Output, exactly and with no pictures, the line that contains "degrees clockwise |" and every line that comes after it in the data below, the last one included.

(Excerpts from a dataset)

****

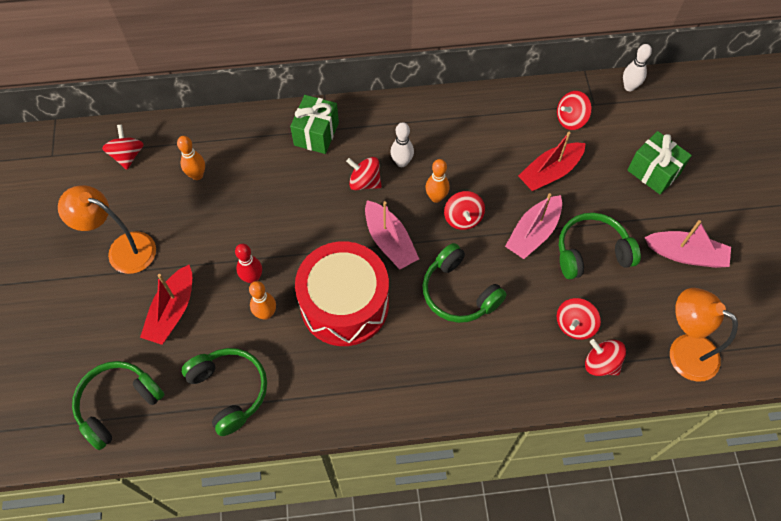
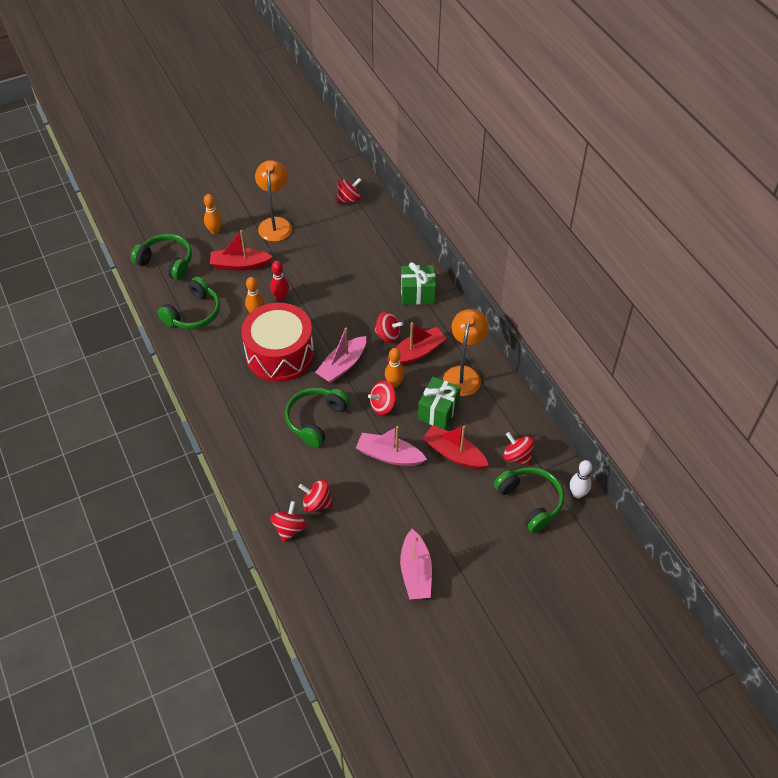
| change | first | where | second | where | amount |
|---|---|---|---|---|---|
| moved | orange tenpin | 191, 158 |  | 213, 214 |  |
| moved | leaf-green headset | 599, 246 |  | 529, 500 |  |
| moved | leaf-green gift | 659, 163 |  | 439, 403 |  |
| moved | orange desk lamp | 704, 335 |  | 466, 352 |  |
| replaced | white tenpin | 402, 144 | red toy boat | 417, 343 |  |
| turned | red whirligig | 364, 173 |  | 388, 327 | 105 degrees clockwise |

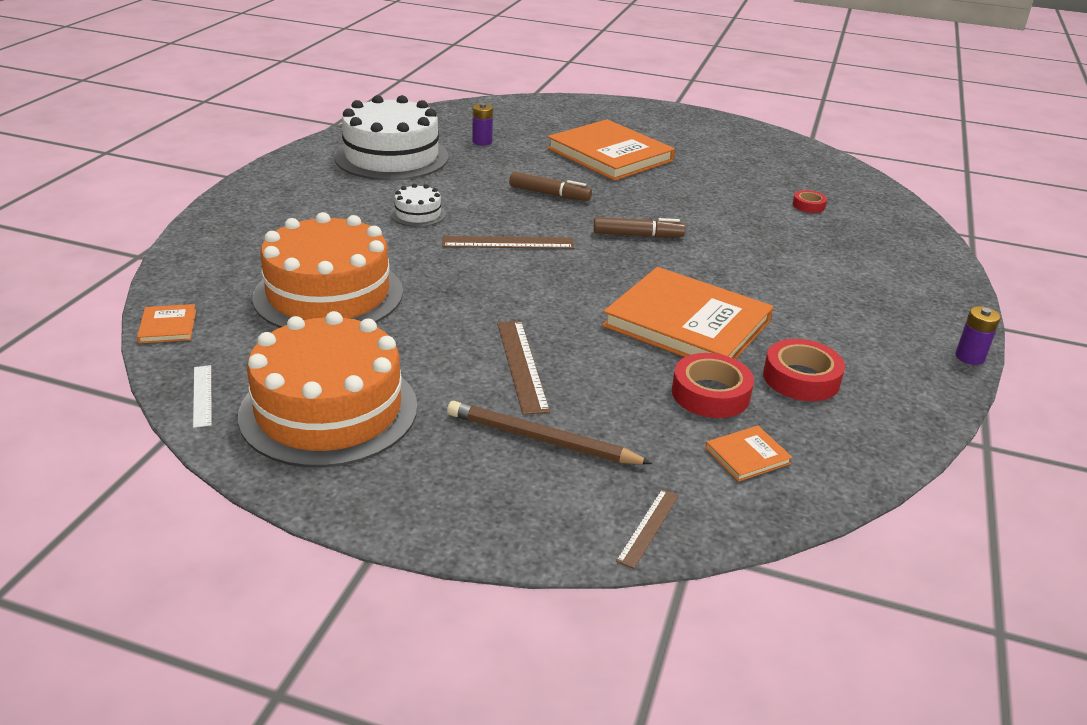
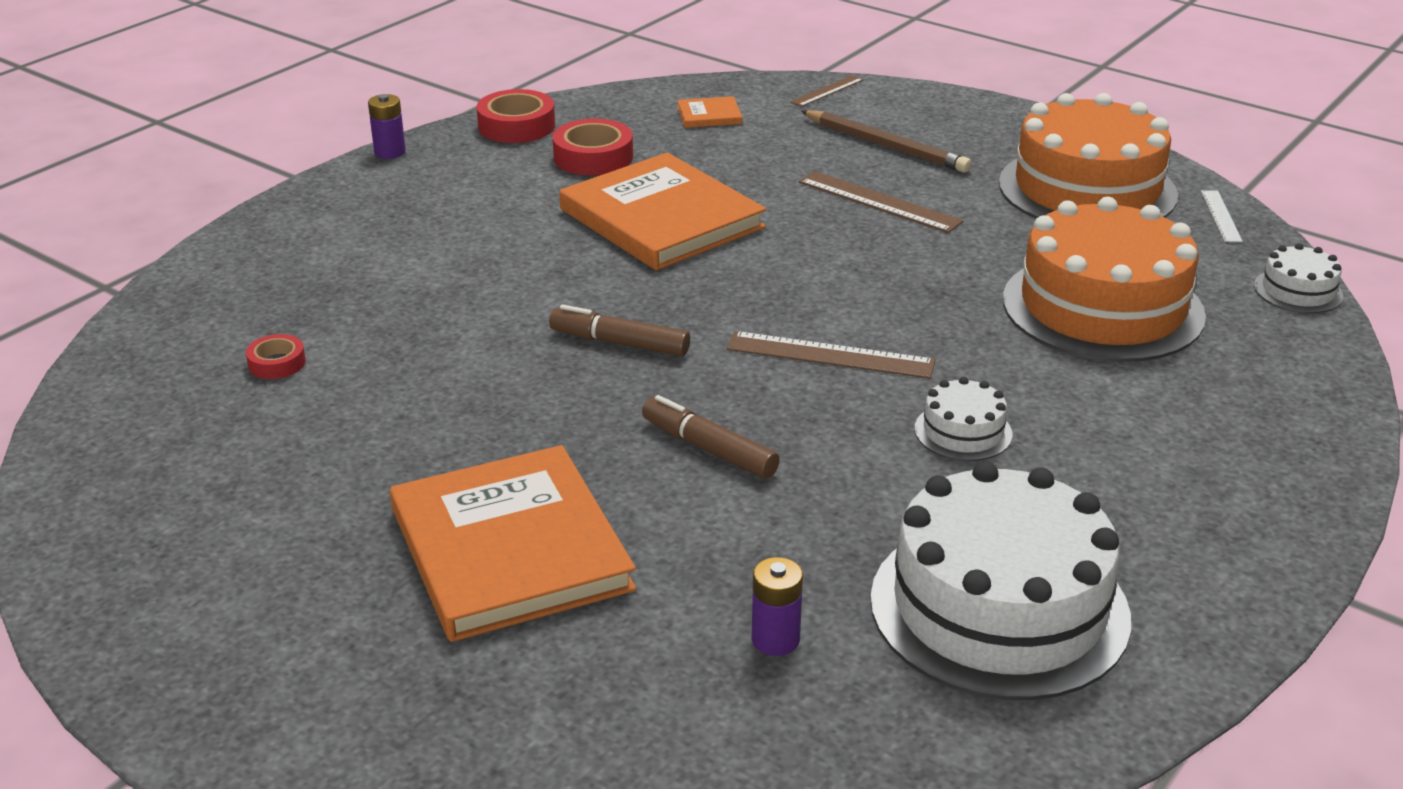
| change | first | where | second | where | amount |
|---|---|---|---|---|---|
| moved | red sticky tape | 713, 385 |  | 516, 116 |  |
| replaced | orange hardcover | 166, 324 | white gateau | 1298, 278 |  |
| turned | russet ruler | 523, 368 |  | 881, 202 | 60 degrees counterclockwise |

****

= EXPECTED OUTPUT =
| turned | red whirligig | 364, 173 |  | 388, 327 | 105 degrees clockwise |

| change | first | where | second | where | amount |
|---|---|---|---|---|---|
| moved | red sticky tape | 713, 385 |  | 516, 116 |  |
| replaced | orange hardcover | 166, 324 | white gateau | 1298, 278 |  |
| turned | russet ruler | 523, 368 |  | 881, 202 | 60 degrees counterclockwise |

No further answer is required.